(Records from a dataset)
· · · · ·
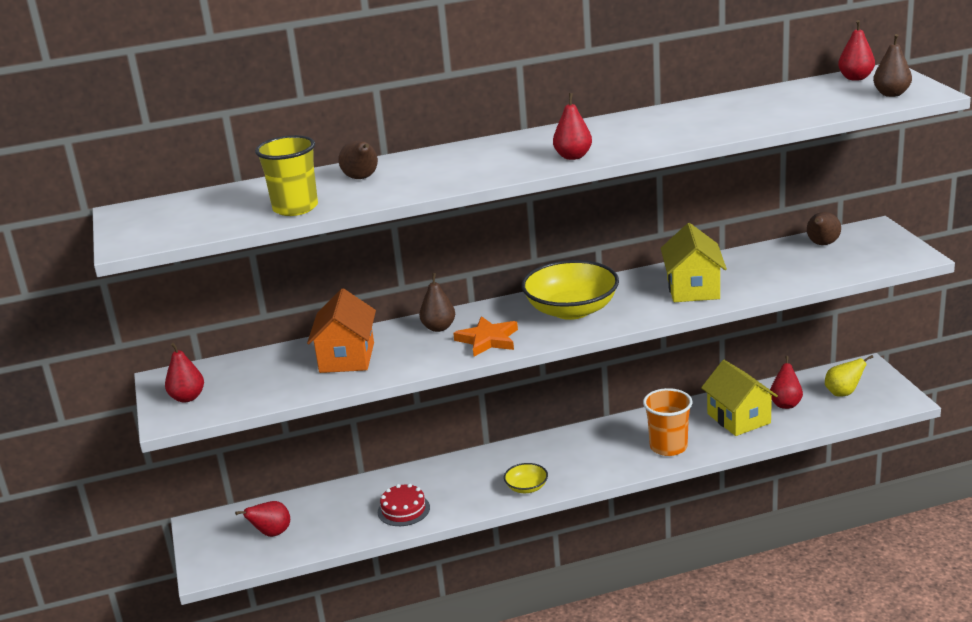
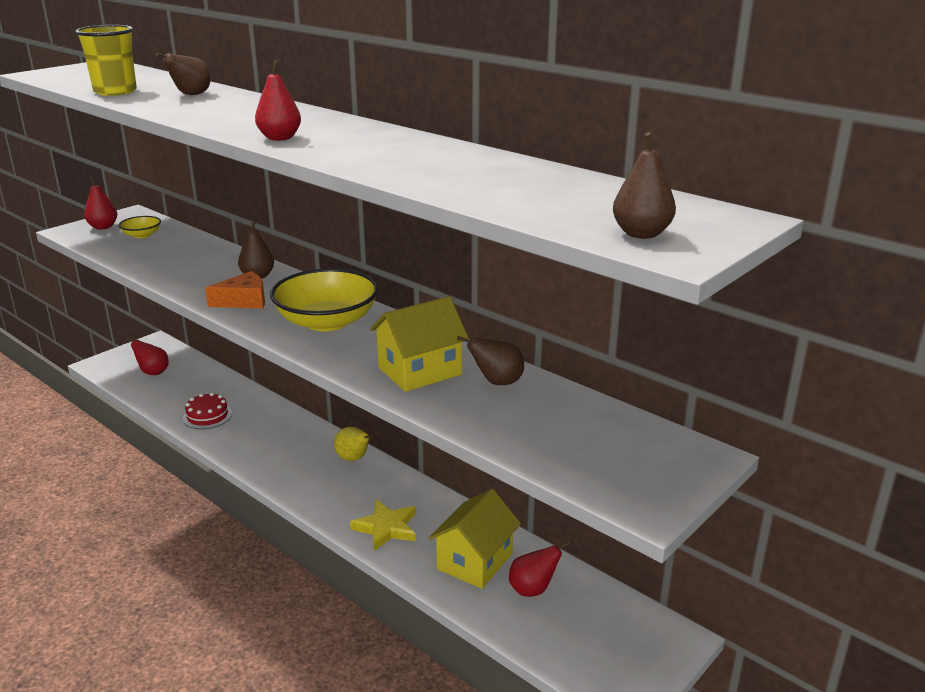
camera: 55 degrees right, 0 degrees up
orange house [307,288,376,373] -> none
orange star [453,316,518,357] -> orange cheese [205,271,265,309]
yellow bowl [504,463,548,493] -> yellow bowl moved to [119,216,161,238]
orange cup [643,388,692,456] -> yellow star [350,500,416,551]
brown pear [807,212,841,245] -> brown pear moved to [457,336,524,385]
yellow pear [825,355,873,397] -> yellow pear moved to [334,427,373,461]
red pear [838,20,875,81] -> none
· · · · ·
- _Task brief_
Output exactly the lines between the one containing "orange star [453,316,518,357]" and the final line above, both inclusive.

- _Final answer_
orange star [453,316,518,357] -> orange cheese [205,271,265,309]
yellow bowl [504,463,548,493] -> yellow bowl moved to [119,216,161,238]
orange cup [643,388,692,456] -> yellow star [350,500,416,551]
brown pear [807,212,841,245] -> brown pear moved to [457,336,524,385]
yellow pear [825,355,873,397] -> yellow pear moved to [334,427,373,461]
red pear [838,20,875,81] -> none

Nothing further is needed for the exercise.